- Task details -
Among the entries below, find each line holding "VBUS" and return it.

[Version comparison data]
+ + +

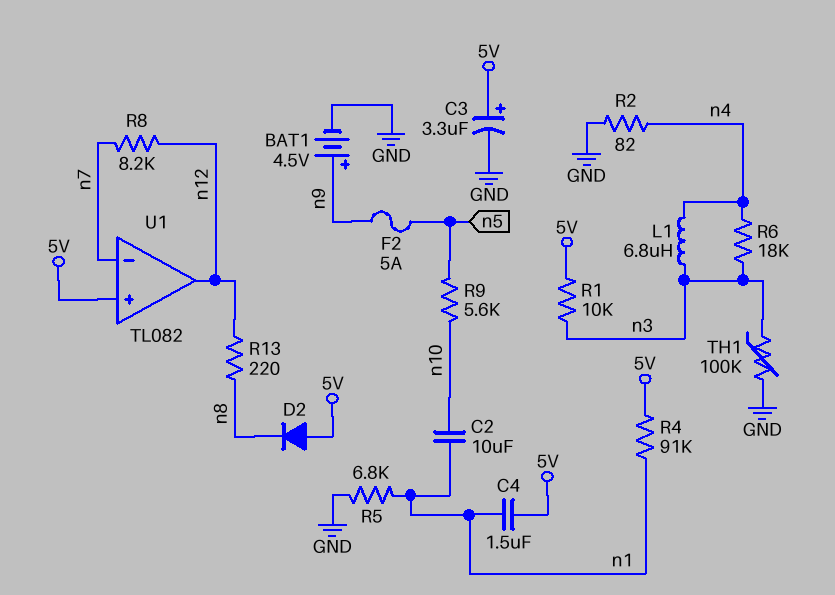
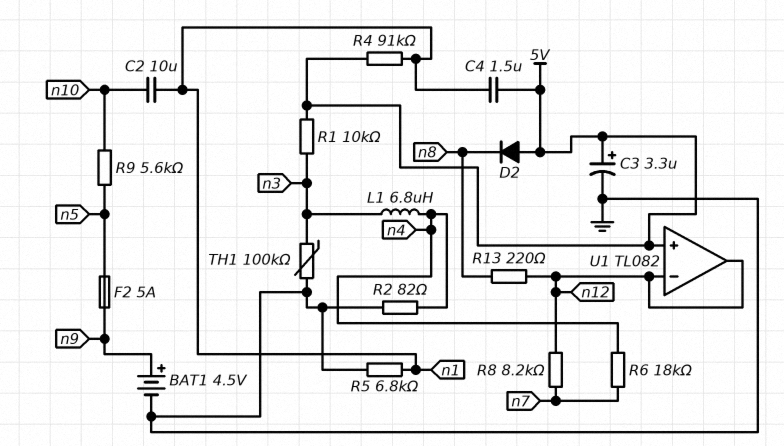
R6: 18k (n3, n4) -> 18k (n4, n7)
U1 pin in-: n7 -> n12

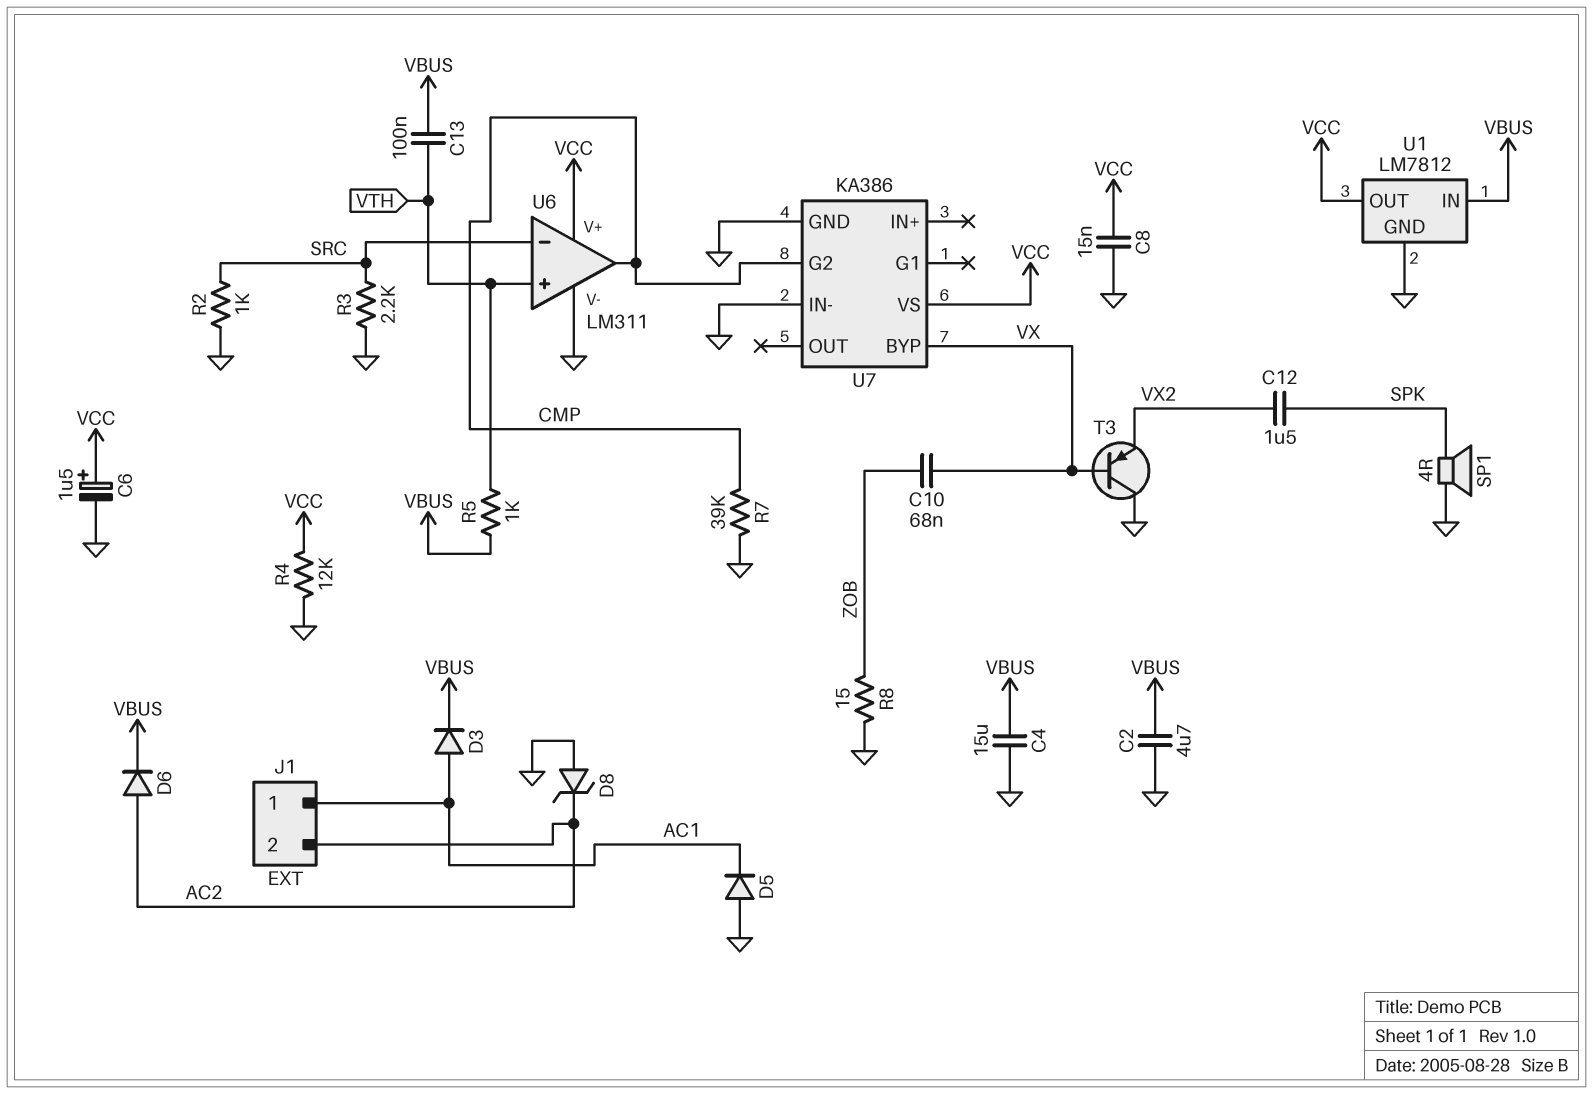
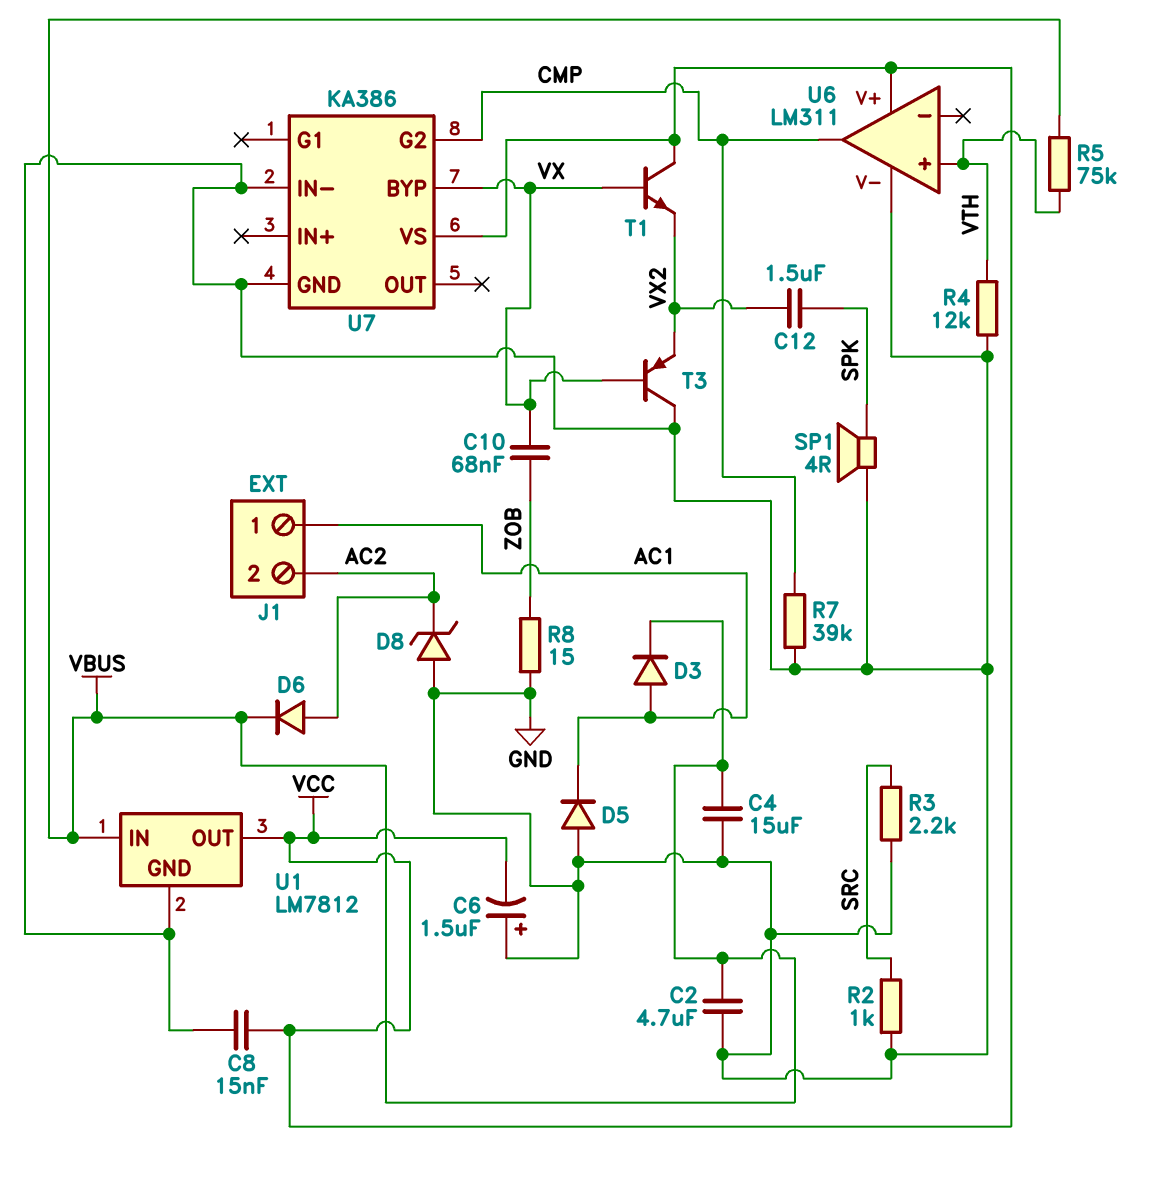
C6: 1.5uF (plus VCC, minus GND) -> 1.5uF (plus GND, minus VCC)
C13: 100nF (VBUS, VTH) -> none
R4: 12k (GND, VCC) -> 12k (GND, VTH)
R5: 1k (VBUS, VTH) -> 75k (VBUS, VTH)
T1: none -> NPN (B VX, C VCC, E VX2)
U6 pin in-: SRC -> none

+ + +

- Expected answer -
C13: 100nF (VBUS, VTH) -> none
R5: 1k (VBUS, VTH) -> 75k (VBUS, VTH)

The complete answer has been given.